*WORK TASK*
Exact copy, no pictures: set down every entry below as written.

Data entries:
——

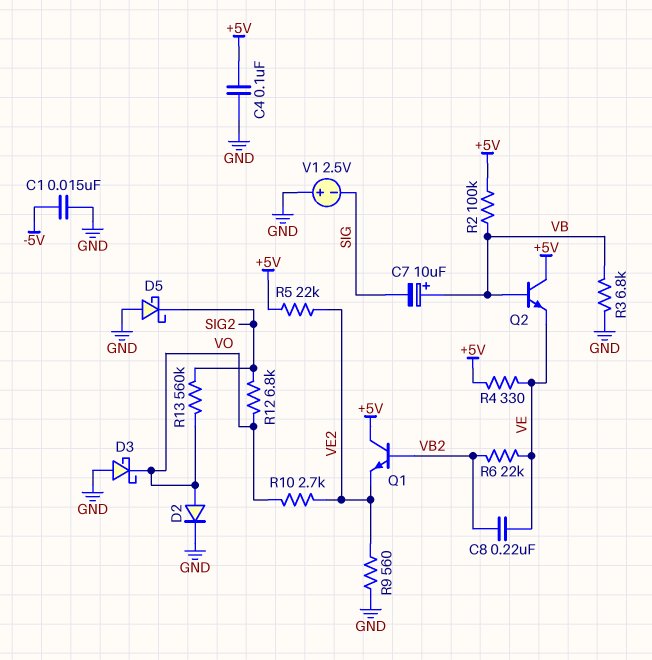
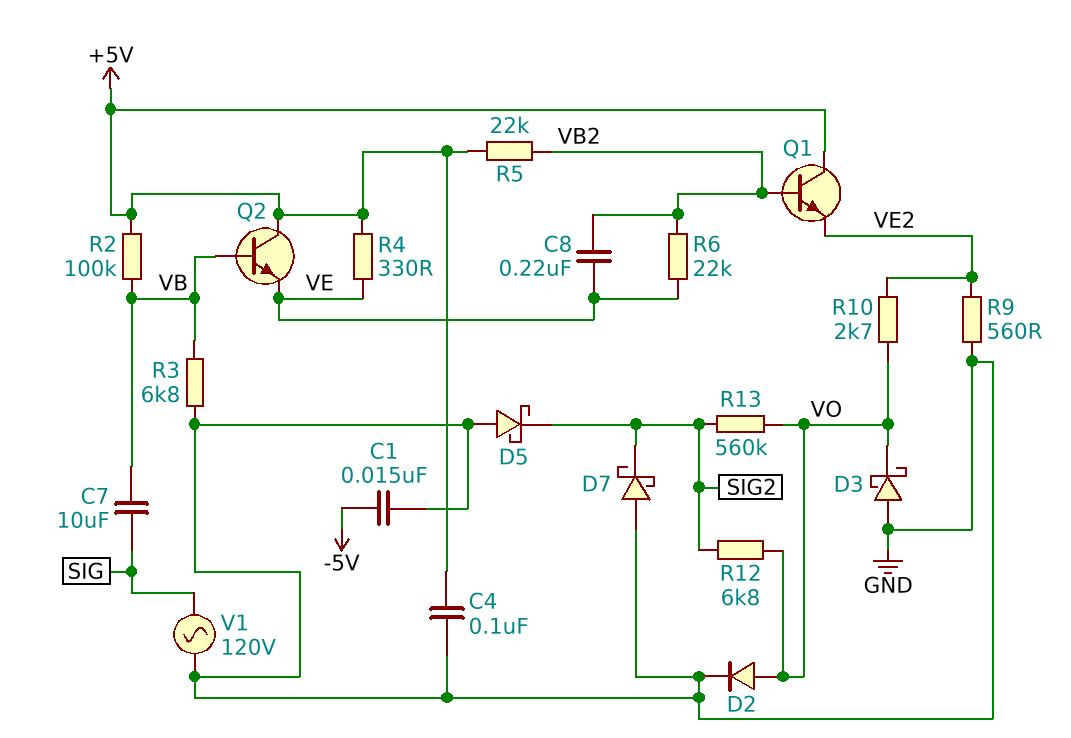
C7: 10uF (plus VB, minus SIG) -> 10uF (SIG, VB)
D7: none -> schottky (A GND, K SIG2)
R5: 22k (+5V, VE2) -> 22k (+5V, VB2)
V1: 2.5V (plus GND, minus SIG) -> AC 120V (GND, SIG)

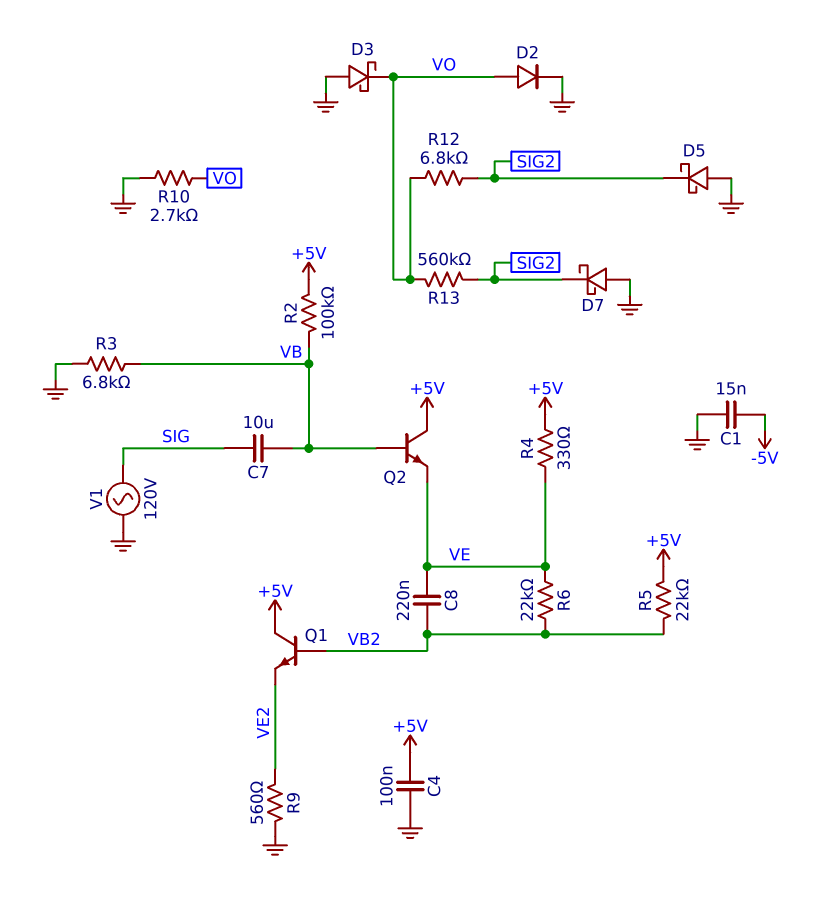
R10: 2.7k (VE2, VO) -> 2.7k (GND, VO)

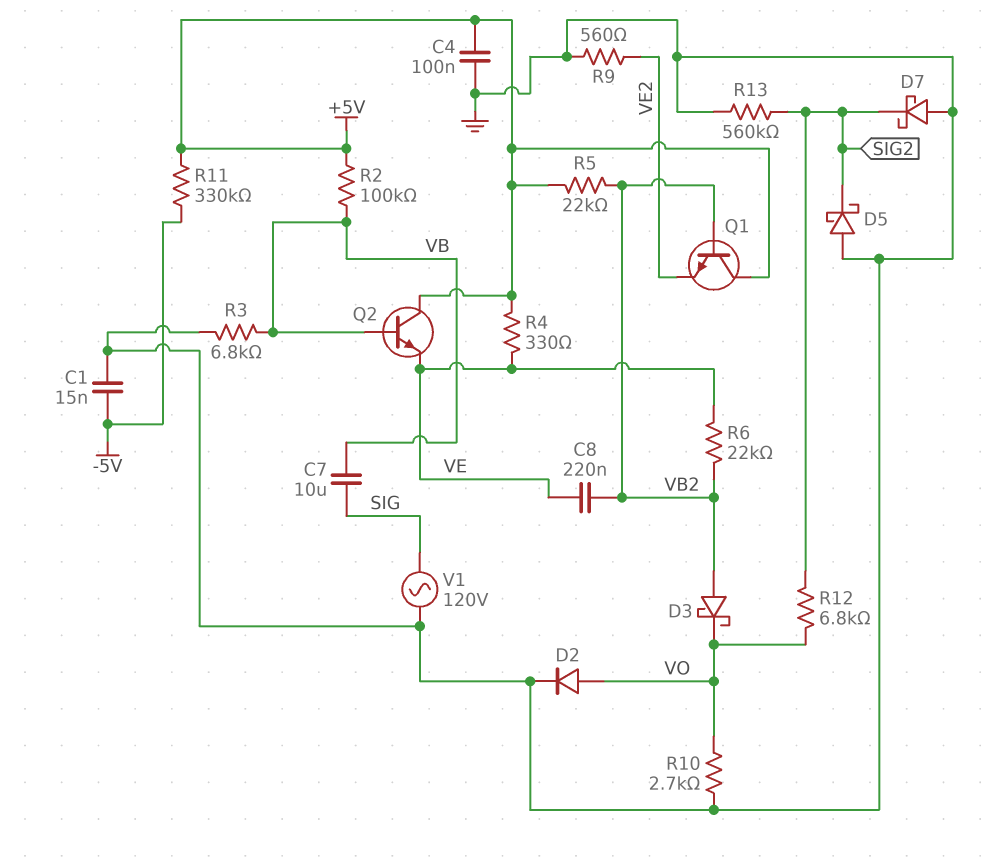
D3: schottky (A GND, K VO) -> schottky (A VB2, K VO)
R11: none -> 330k (+5V, -5V)
R13: 560k (SIG2, VO) -> 560k (GND, SIG2)

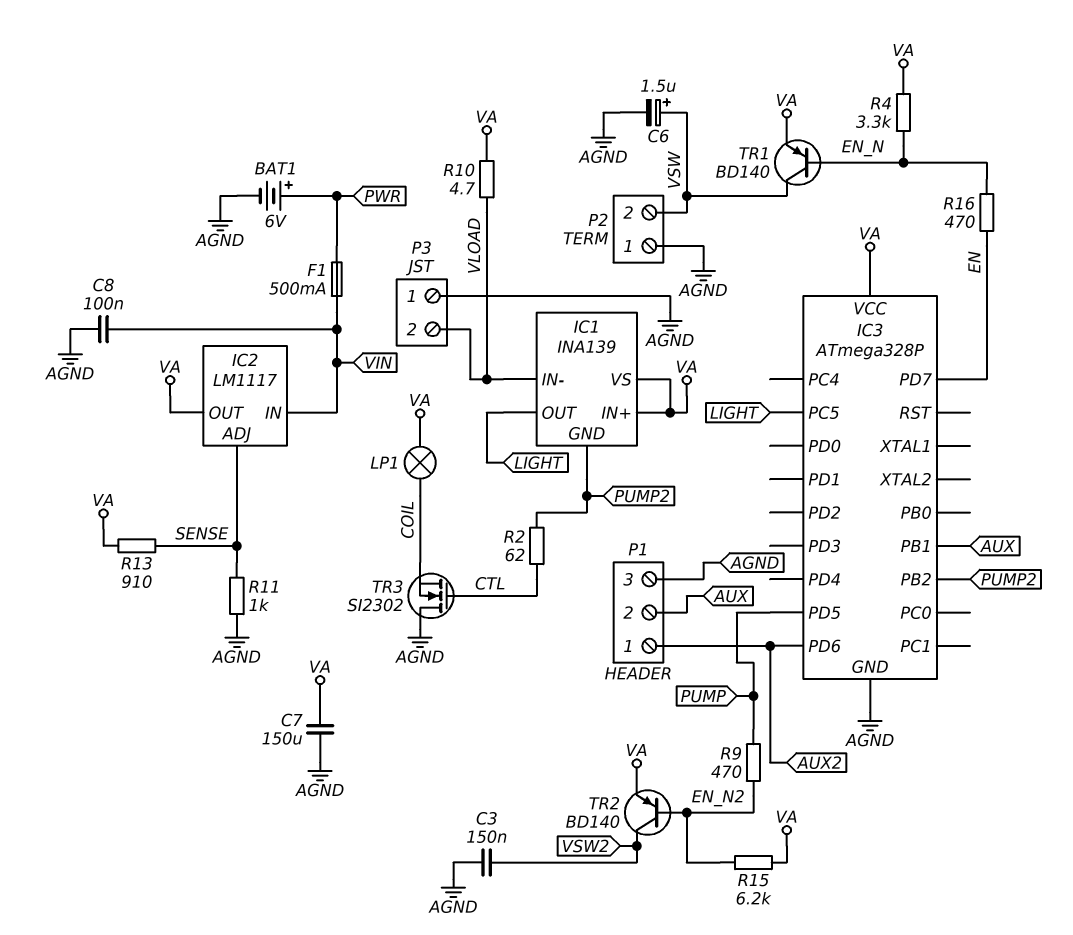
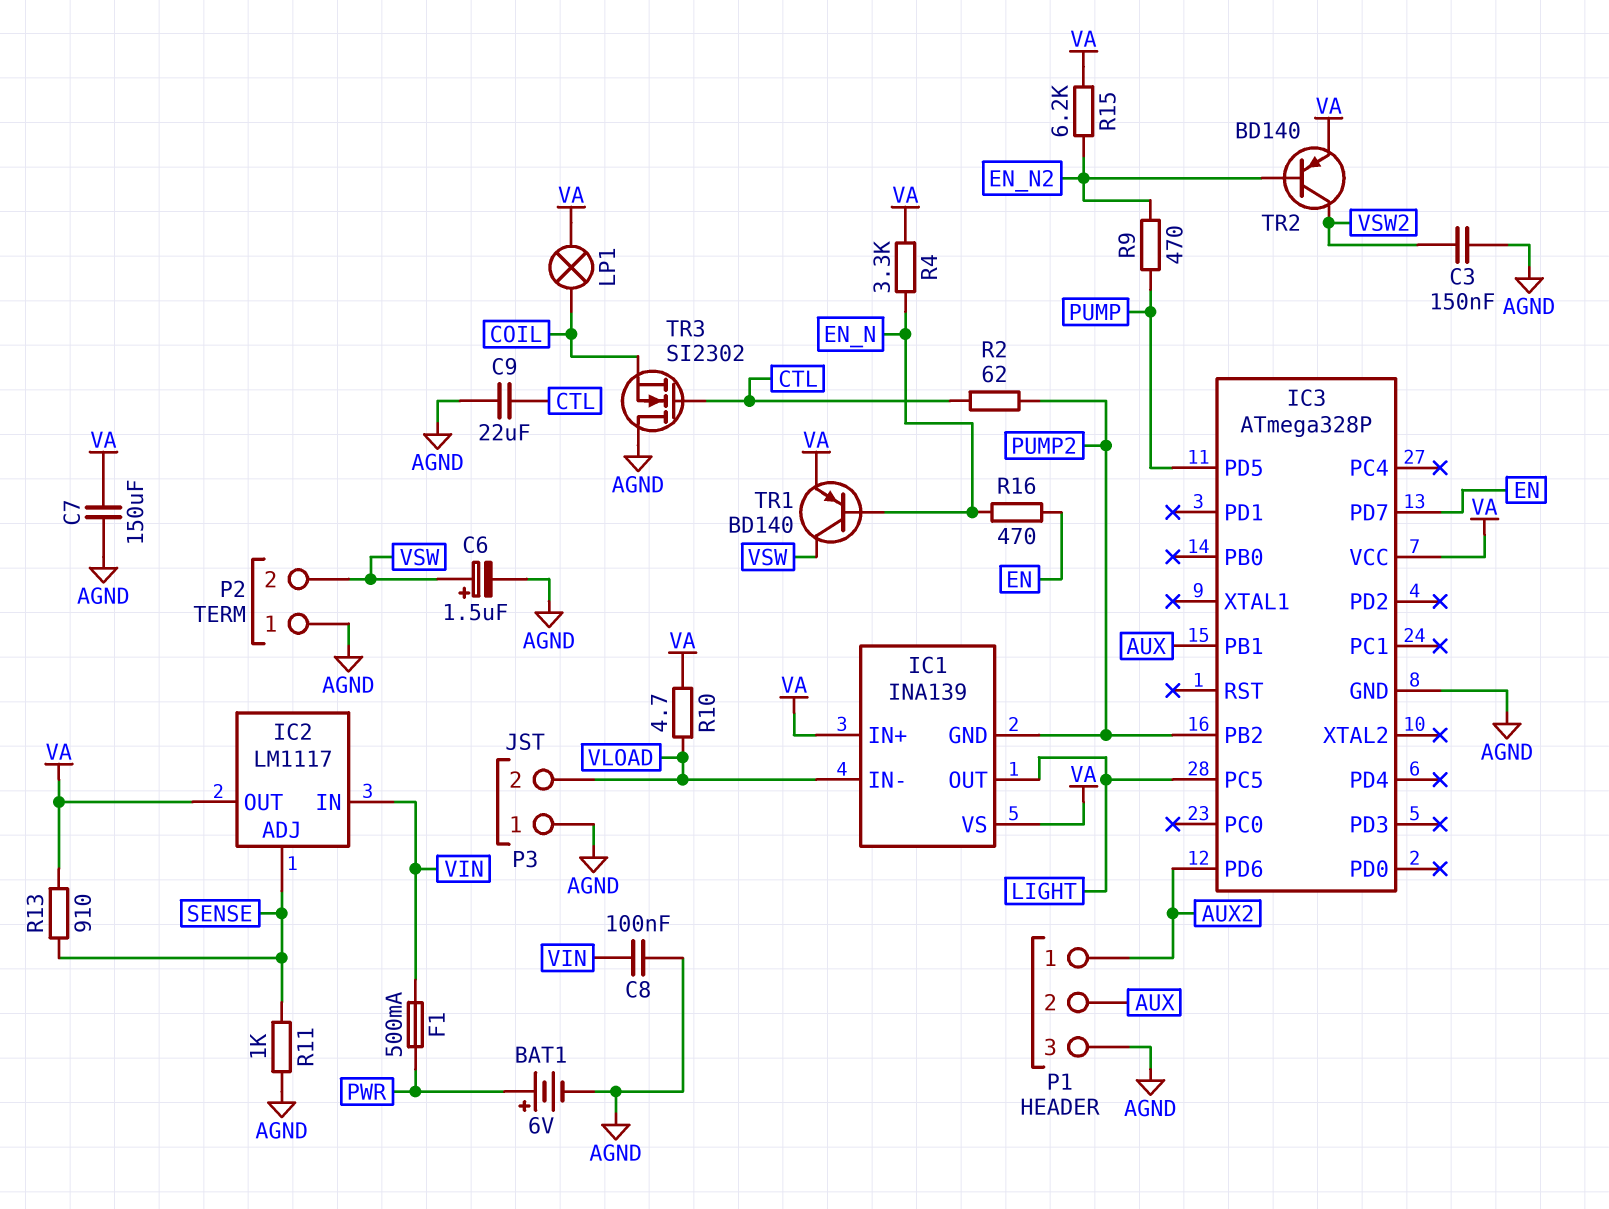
C9: none -> 22uF (AGND, CTL)

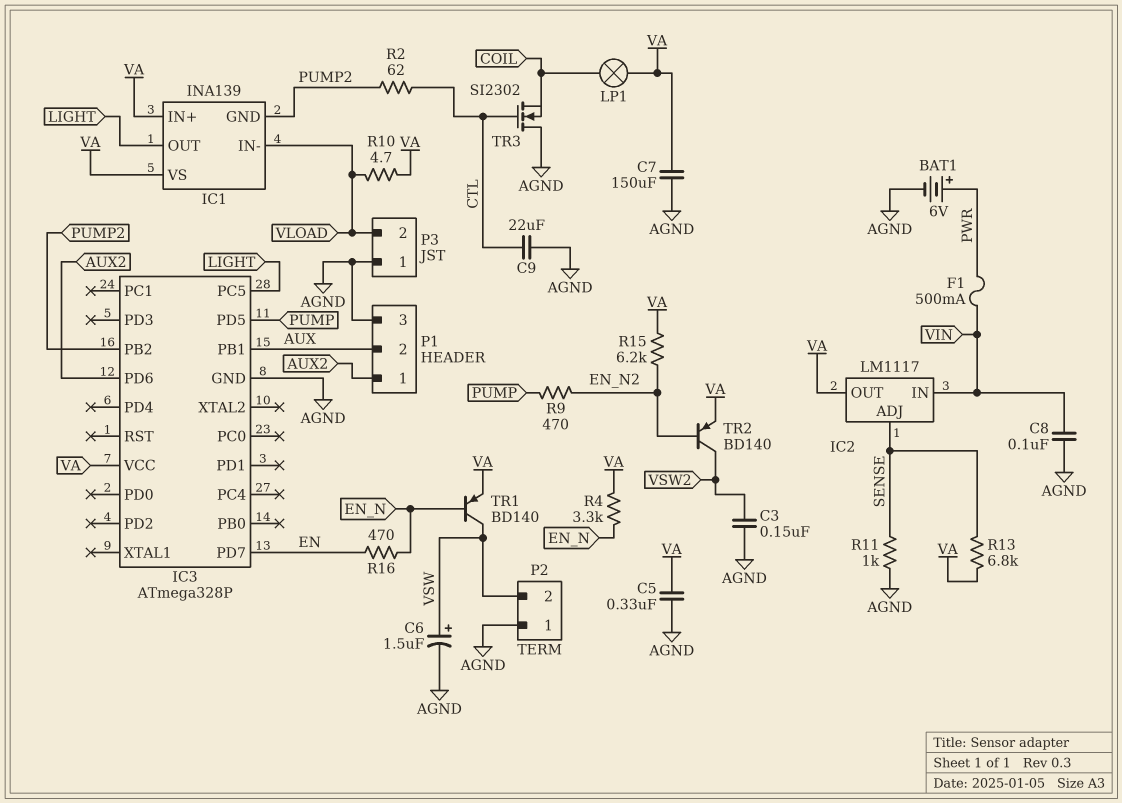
C5: none -> 330nF (AGND, VA)
R13: 910 (SENSE, VA) -> 6.8k (SENSE, VA)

——

*SOLVED PROBLEM*
C7: 10uF (plus VB, minus SIG) -> 10uF (SIG, VB)
D7: none -> schottky (A GND, K SIG2)
R5: 22k (+5V, VE2) -> 22k (+5V, VB2)
V1: 2.5V (plus GND, minus SIG) -> AC 120V (GND, SIG)

R10: 2.7k (VE2, VO) -> 2.7k (GND, VO)

D3: schottky (A GND, K VO) -> schottky (A VB2, K VO)
R11: none -> 330k (+5V, -5V)
R13: 560k (SIG2, VO) -> 560k (GND, SIG2)

C9: none -> 22uF (AGND, CTL)

C5: none -> 330nF (AGND, VA)
R13: 910 (SENSE, VA) -> 6.8k (SENSE, VA)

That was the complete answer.